Exercise aim: Put the material from the line containing "Return (x, y) for each given word" through the end of the material, both ends included, into a Markdown table with the columns Row and Line. Number each row and leave out any blank lines.

-- begin Data section --

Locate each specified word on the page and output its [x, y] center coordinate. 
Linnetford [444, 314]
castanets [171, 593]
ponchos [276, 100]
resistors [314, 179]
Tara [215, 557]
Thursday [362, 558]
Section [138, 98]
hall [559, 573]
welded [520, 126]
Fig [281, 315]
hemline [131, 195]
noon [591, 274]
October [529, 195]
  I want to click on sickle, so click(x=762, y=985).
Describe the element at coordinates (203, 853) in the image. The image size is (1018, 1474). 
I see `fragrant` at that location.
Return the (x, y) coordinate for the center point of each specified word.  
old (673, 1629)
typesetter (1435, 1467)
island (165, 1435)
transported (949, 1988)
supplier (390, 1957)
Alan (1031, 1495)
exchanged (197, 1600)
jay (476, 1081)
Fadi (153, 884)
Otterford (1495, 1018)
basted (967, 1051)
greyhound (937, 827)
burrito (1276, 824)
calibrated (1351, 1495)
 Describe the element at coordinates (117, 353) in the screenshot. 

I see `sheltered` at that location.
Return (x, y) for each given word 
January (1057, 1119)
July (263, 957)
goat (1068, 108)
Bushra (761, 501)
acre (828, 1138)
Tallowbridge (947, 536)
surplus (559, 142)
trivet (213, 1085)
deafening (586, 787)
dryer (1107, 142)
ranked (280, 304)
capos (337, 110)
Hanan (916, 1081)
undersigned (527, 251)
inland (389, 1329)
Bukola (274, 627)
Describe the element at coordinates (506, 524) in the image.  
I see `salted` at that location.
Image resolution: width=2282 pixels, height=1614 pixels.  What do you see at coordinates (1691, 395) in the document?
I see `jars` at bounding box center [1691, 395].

-- end Data section --

Result:
| Row | Line |
|---|---|
| 1 | Return (x, y) for each given word  |
| 2 | January (1057, 1119) |
| 3 | July (263, 957) |
| 4 | goat (1068, 108) |
| 5 | Bushra (761, 501) |
| 6 | acre (828, 1138) |
| 7 | Tallowbridge (947, 536) |
| 8 | surplus (559, 142) |
| 9 | trivet (213, 1085) |
| 10 | deafening (586, 787) |
| 11 | dryer (1107, 142) |
| 12 | ranked (280, 304) |
| 13 | capos (337, 110) |
| 14 | Hanan (916, 1081) |
| 15 | undersigned (527, 251) |
| 16 | inland (389, 1329) |
| 17 | Bukola (274, 627) |
| 18 | Describe the element at coordinates (506, 524) in the image.   |
| 19 | I see `salted` at that location. |
| 20 | Image resolution: width=2282 pixels, height=1614 pixels.  What do you see at coordinates (1691, 395) in the document? |
| 21 | I see `jars` at bounding box center [1691, 395]. |